Print exactly the lines starting at the one that contains "MIC1 pin GND: GND -> none" and ending at the last line of the listing below.

· · ·

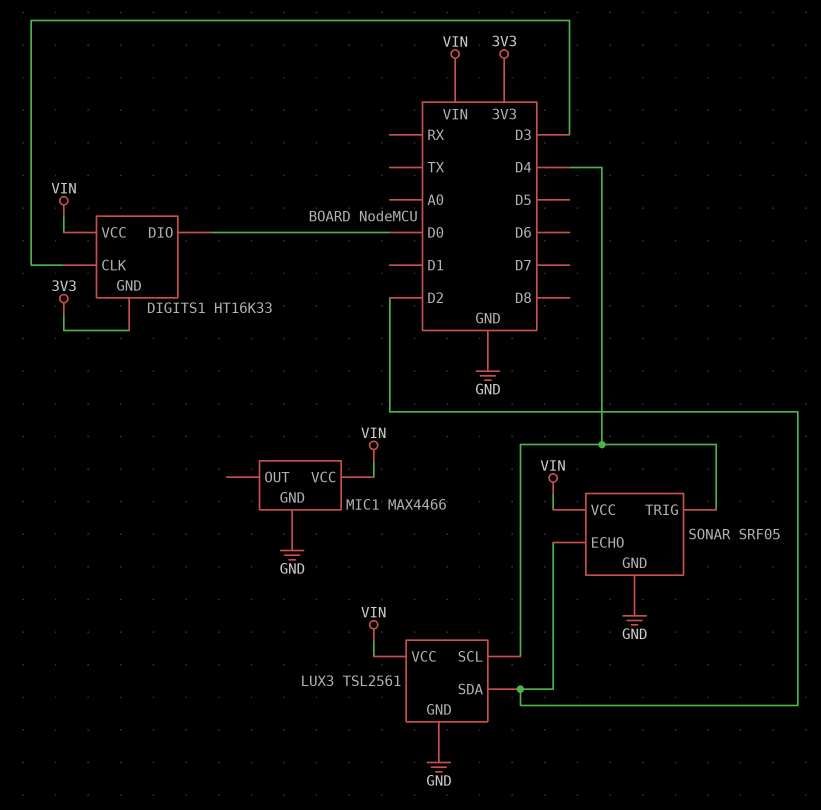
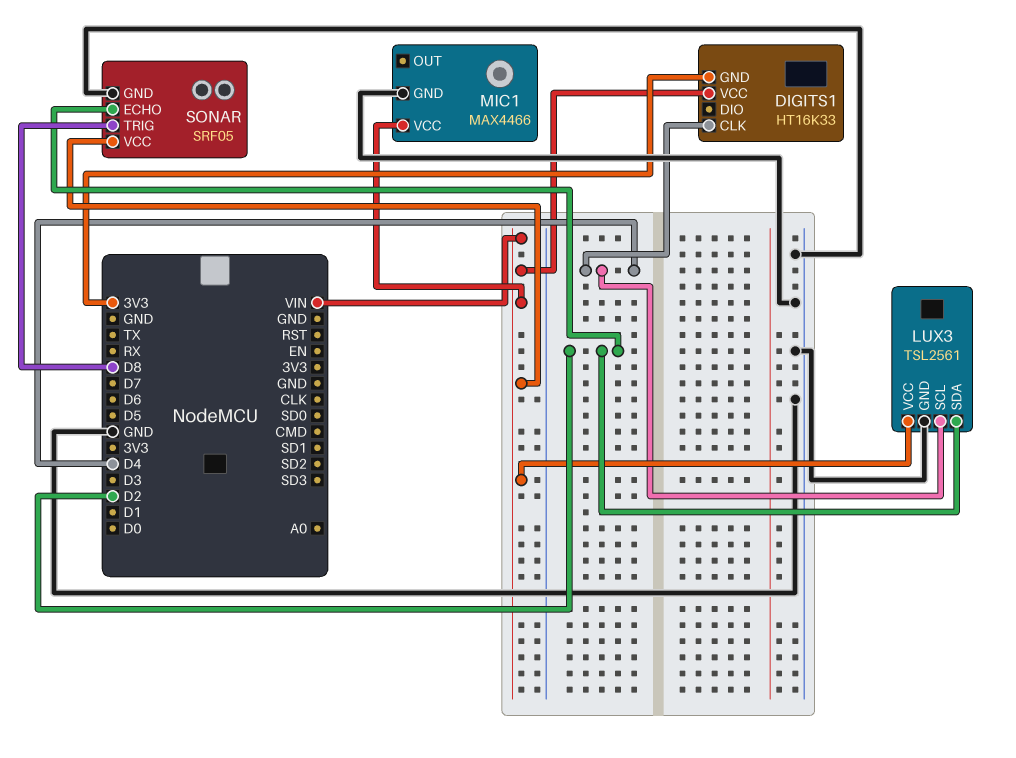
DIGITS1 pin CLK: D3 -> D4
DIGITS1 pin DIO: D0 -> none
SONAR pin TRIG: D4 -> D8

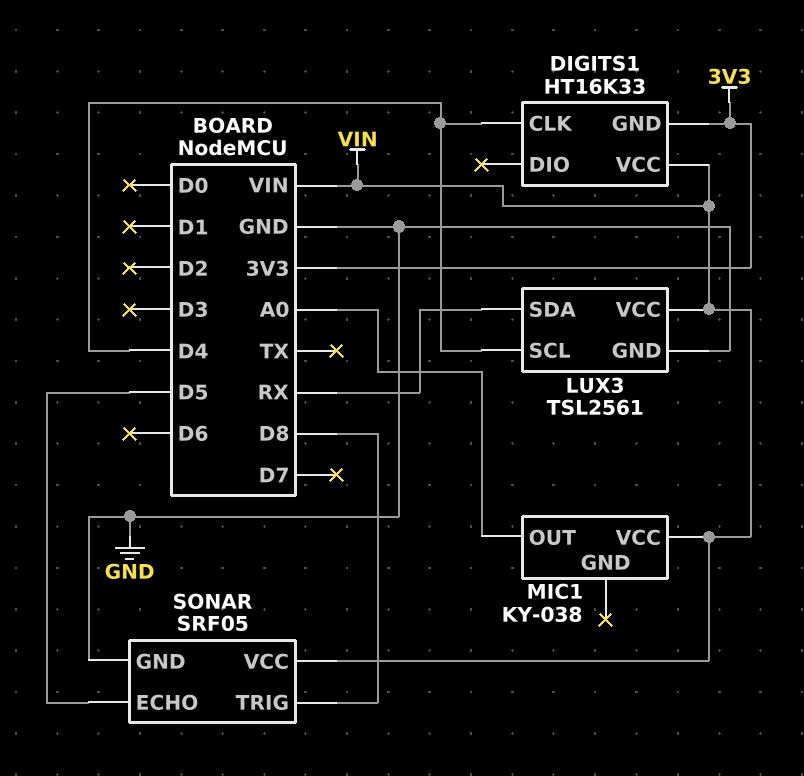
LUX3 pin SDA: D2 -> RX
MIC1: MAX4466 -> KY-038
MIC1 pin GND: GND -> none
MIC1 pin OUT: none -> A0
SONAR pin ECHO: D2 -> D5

· · ·

Result:
MIC1 pin GND: GND -> none
MIC1 pin OUT: none -> A0
SONAR pin ECHO: D2 -> D5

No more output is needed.